◆ **What to produce**: Since the copy must match the original, write out each record word for word, skipping only the pictures.

Stored data entries:
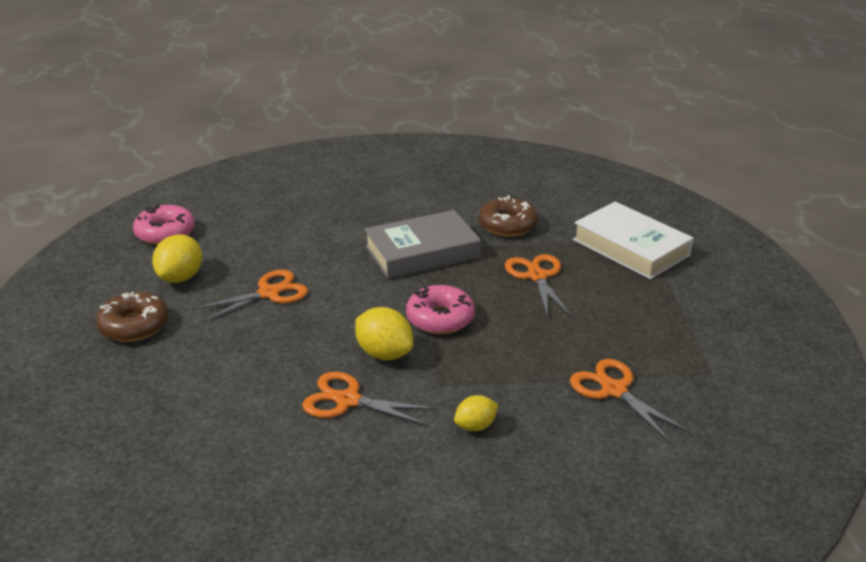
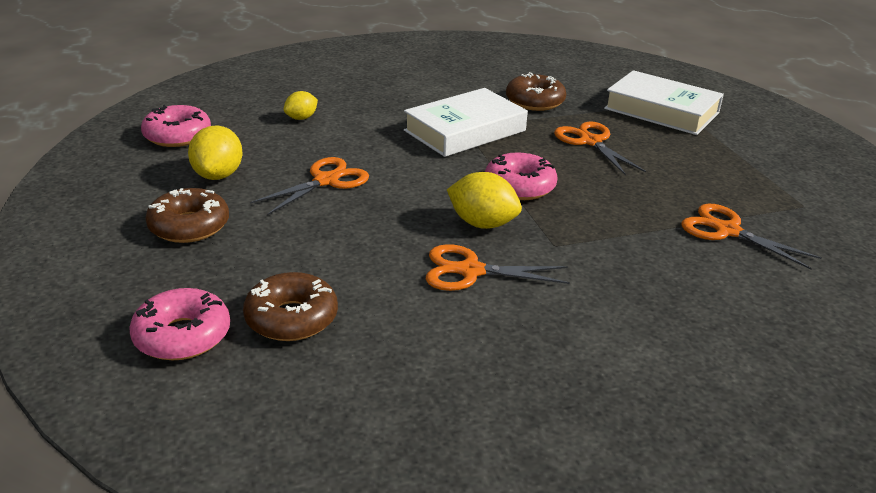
camera: 15 degrees left, 0 degrees up
grey book [364,210,481,279] -> white book [404,88,528,157]
yellow lemon [454,395,498,431] -> yellow lemon moved to [284,91,318,120]
none -> pink donut [129,288,230,360]
none -> brown donut [243,272,338,341]

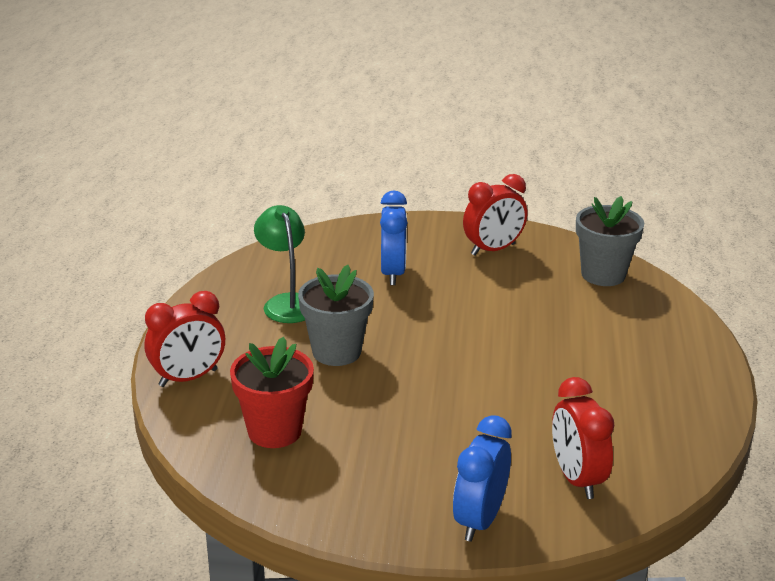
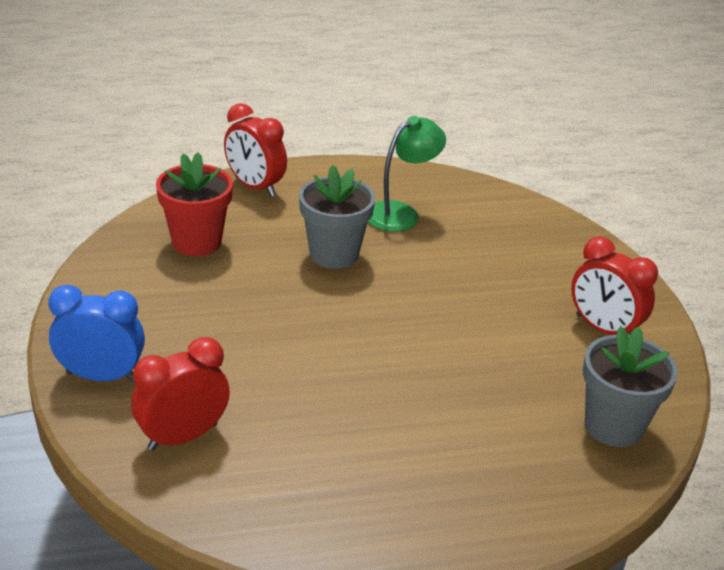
camera: 70 degrees right, 5 degrees up
blue clock [380,191,407,285] -> none

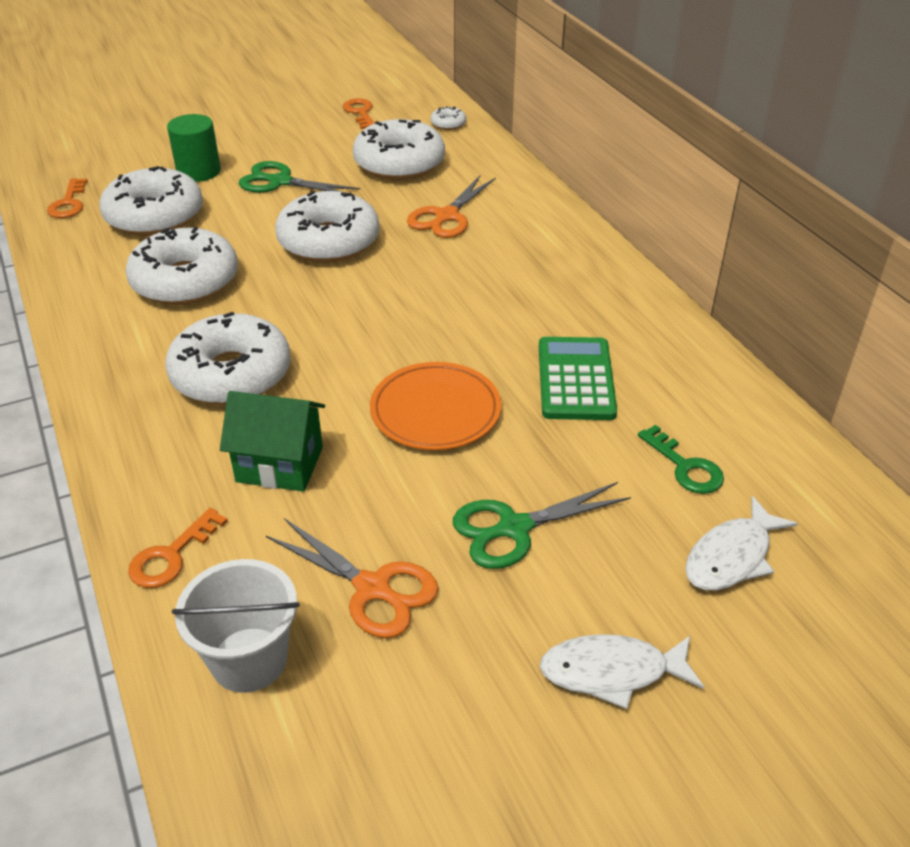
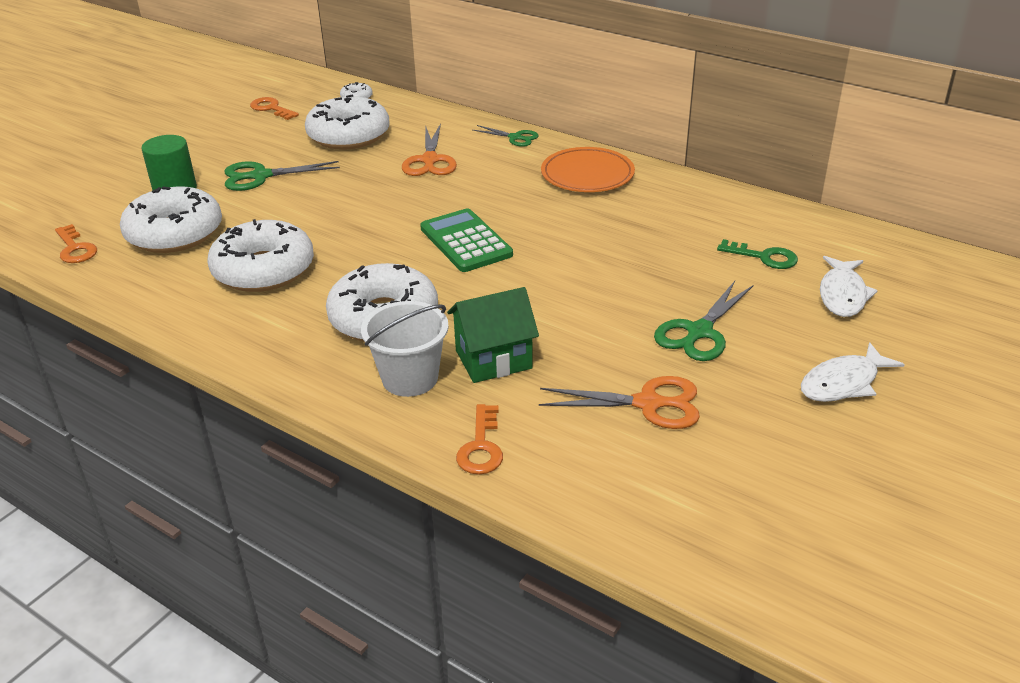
camera: 30 degrees left, 5 degrees down
white bucket [172,559,300,693] -> white bucket moved to [361,301,449,397]
white donut [275,191,380,263] -> none
orange plate [370,362,501,450] -> orange plate moved to [541,147,635,192]
green calculator [539,337,617,420] -> green calculator moved to [420,209,513,272]
none -> green scissors [473,125,539,147]

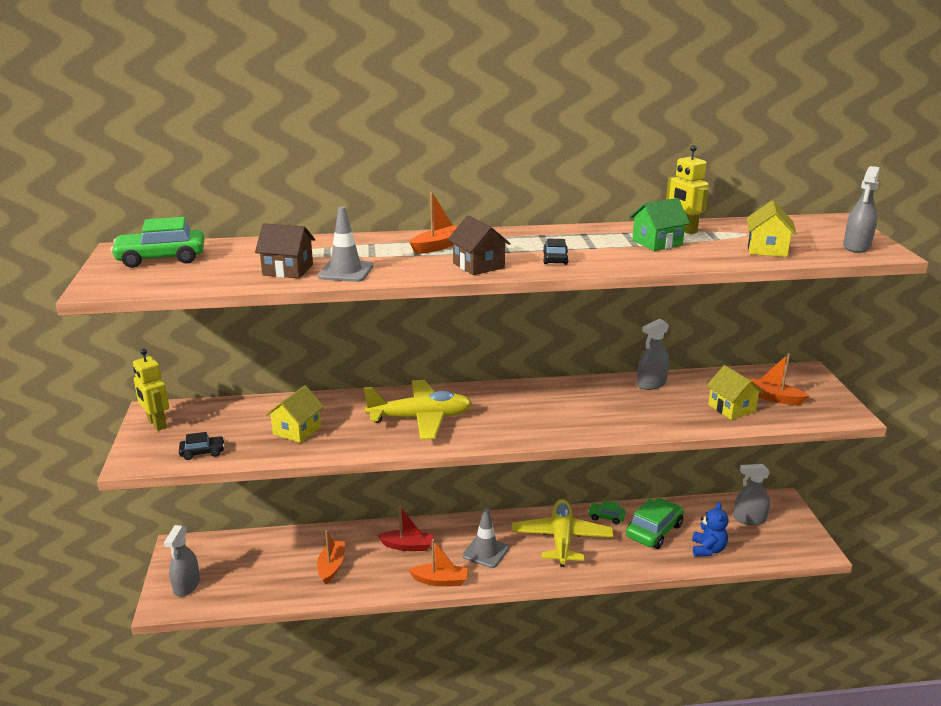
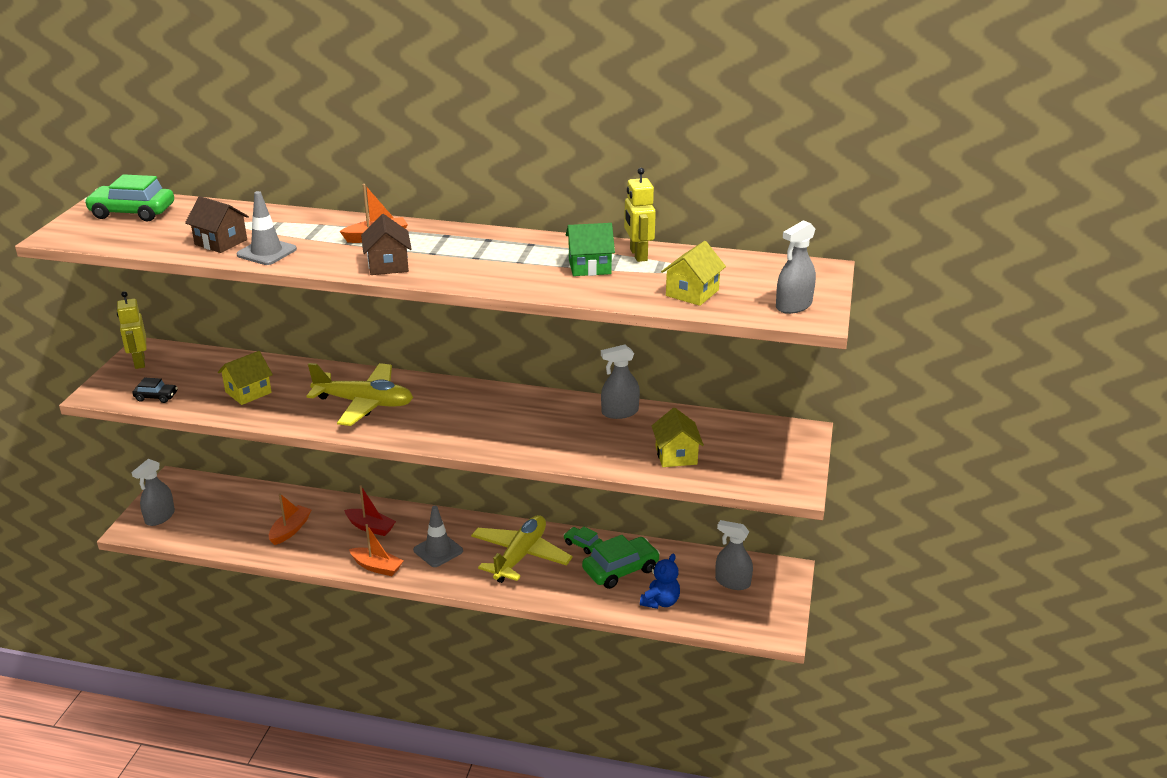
camera: 20 degrees right, 5 degrees up
black car [543,239,569,265] -> none
orange boat [749,353,809,405] -> none

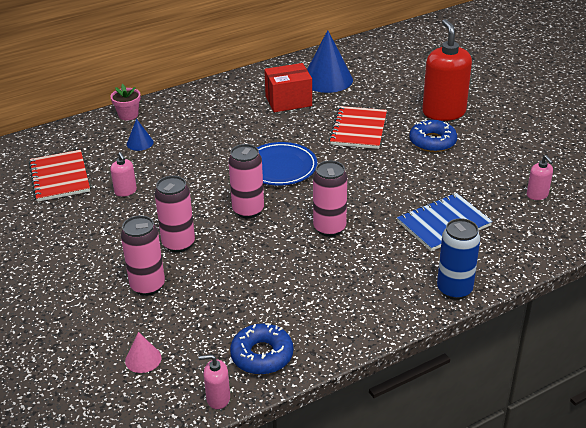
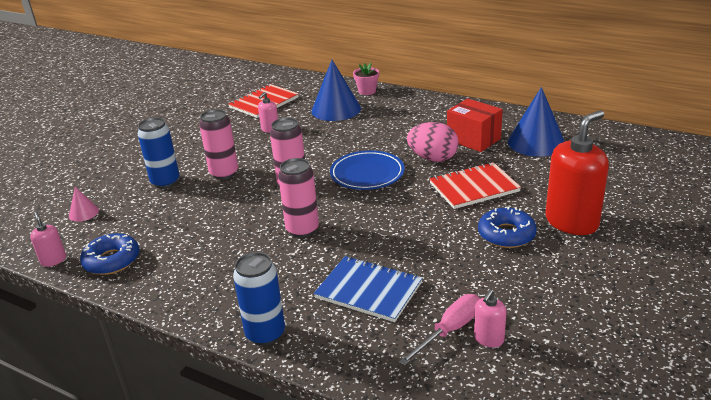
camera: 60 degrees right, 5 degrees down
pink can [121,215,165,296] -> blue can [138,117,180,189]
blue cone [127,119,154,151] -> blue cone [311,60,361,121], size x2.09
none -> pink screwdriver [399,294,480,366]
none -> pink egg [407,122,459,162]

◆ **Solution below**:
camera: 15 degrees left, 0 degrees up
grey book [364,210,481,279] -> white book [404,88,528,157]
yellow lemon [454,395,498,431] -> yellow lemon moved to [284,91,318,120]
none -> pink donut [129,288,230,360]
none -> brown donut [243,272,338,341]

camera: 70 degrees right, 5 degrees up
blue clock [380,191,407,285] -> none

camera: 30 degrees left, 5 degrees down
white bucket [172,559,300,693] -> white bucket moved to [361,301,449,397]
white donut [275,191,380,263] -> none
orange plate [370,362,501,450] -> orange plate moved to [541,147,635,192]
green calculator [539,337,617,420] -> green calculator moved to [420,209,513,272]
none -> green scissors [473,125,539,147]

camera: 20 degrees right, 5 degrees up
black car [543,239,569,265] -> none
orange boat [749,353,809,405] -> none

camera: 60 degrees right, 5 degrees down
pink can [121,215,165,296] -> blue can [138,117,180,189]
blue cone [127,119,154,151] -> blue cone [311,60,361,121], size x2.09
none -> pink screwdriver [399,294,480,366]
none -> pink egg [407,122,459,162]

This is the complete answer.